## Instructions to follow
Character for character, reproduce every entry below.

[Object tracking records]
:::::
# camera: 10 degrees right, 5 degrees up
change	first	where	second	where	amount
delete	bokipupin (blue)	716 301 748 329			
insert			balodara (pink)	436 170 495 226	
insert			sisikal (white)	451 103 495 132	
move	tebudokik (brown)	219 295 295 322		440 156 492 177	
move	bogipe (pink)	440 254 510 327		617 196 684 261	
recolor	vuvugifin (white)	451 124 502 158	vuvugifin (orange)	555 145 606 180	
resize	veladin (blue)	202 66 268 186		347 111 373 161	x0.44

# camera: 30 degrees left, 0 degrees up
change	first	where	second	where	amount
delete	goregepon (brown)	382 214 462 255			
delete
:::::
## Answer to the exercise
# camera: 10 degrees right, 5 degrees up
change	first	where	second	where	amount
delete	bokipupin (blue)	716 301 748 329			
insert			balodara (pink)	436 170 495 226	
insert			sisikal (white)	451 103 495 132	
move	tebudokik (brown)	219 295 295 322		440 156 492 177	
move	bogipe (pink)	440 254 510 327		617 196 684 261	
recolor	vuvugifin (white)	451 124 502 158	vuvugifin (orange)	555 145 606 180	
resize	veladin (blue)	202 66 268 186		347 111 373 161	x0.44

# camera: 30 degrees left, 0 degrees up
change	first	where	second	where	amount
delete	goregepon (brown)	382 214 462 255			
delete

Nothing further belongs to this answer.